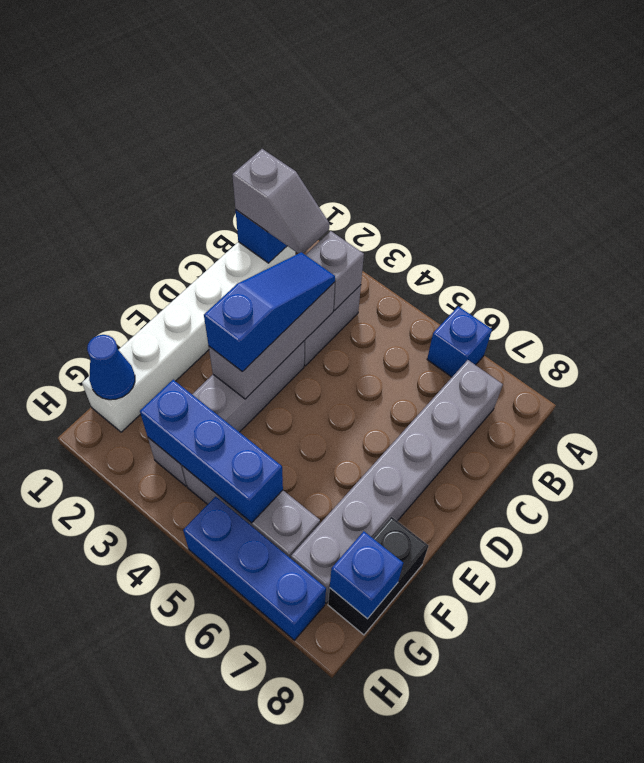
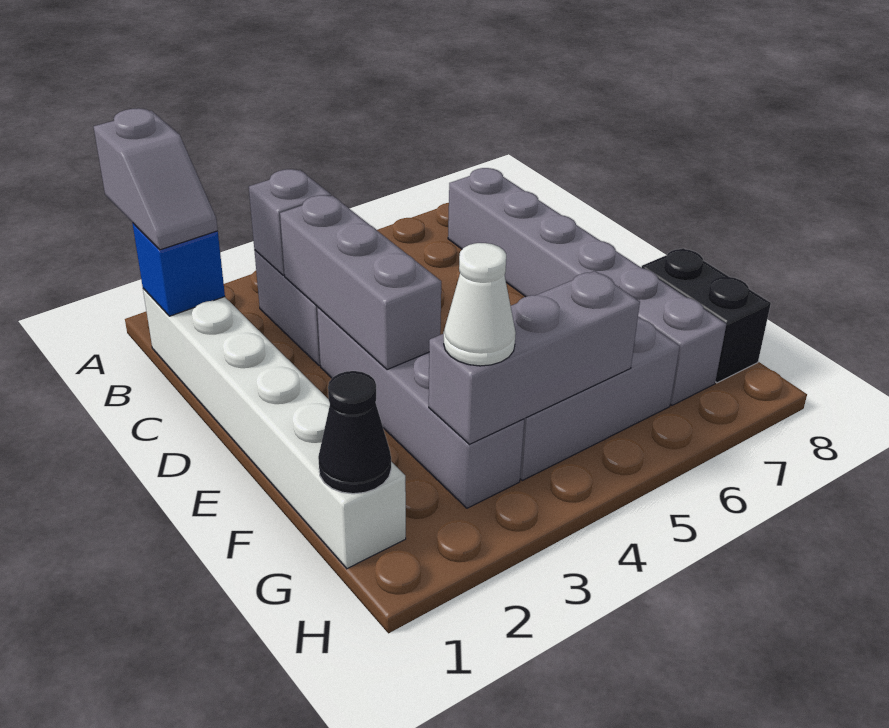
blue brick A6 level 1 -> none
grey slope B1:B2 level 3 top 1 -> grey slope A1:B1 level 3 top A
blue slope C3:E3 level 3 top E -> none
blue cone G1 level 2 -> black cone G1 level 2
blue brick G3:G5 level 2 -> grey brick G3:G5 level 2
none -> white cone G3 level 3
blue brick G8 level 2 -> none
blue brick H5:H7 level 1 -> none

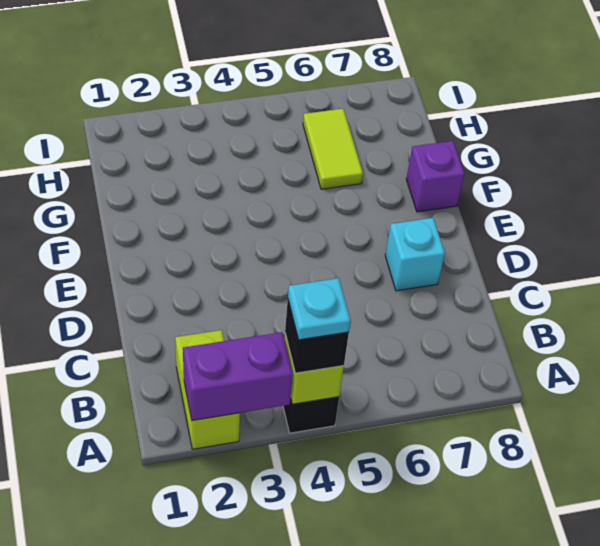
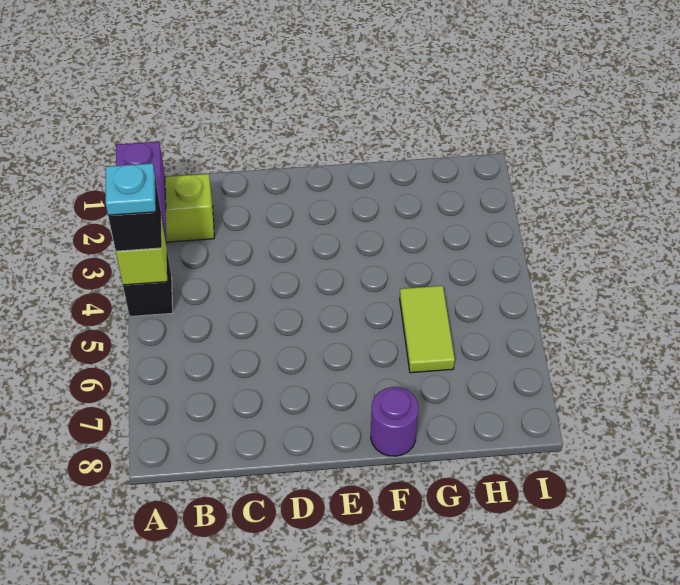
cyan brick D7 level 1 -> none
purple brick F8 level 1 -> purple round brick F8 level 1
lime tile G6:H6 level 1 -> lime tile G5:G6 level 1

☆ ☆ ☆ ☆ ☆

Task goal — Leave the pictures out. Extract exactly the lines running from the one with "none -> white cone G3 level 3" through the last entry, both ends included.

Result of this exercise —
none -> white cone G3 level 3
blue brick G8 level 2 -> none
blue brick H5:H7 level 1 -> none

cyan brick D7 level 1 -> none
purple brick F8 level 1 -> purple round brick F8 level 1
lime tile G6:H6 level 1 -> lime tile G5:G6 level 1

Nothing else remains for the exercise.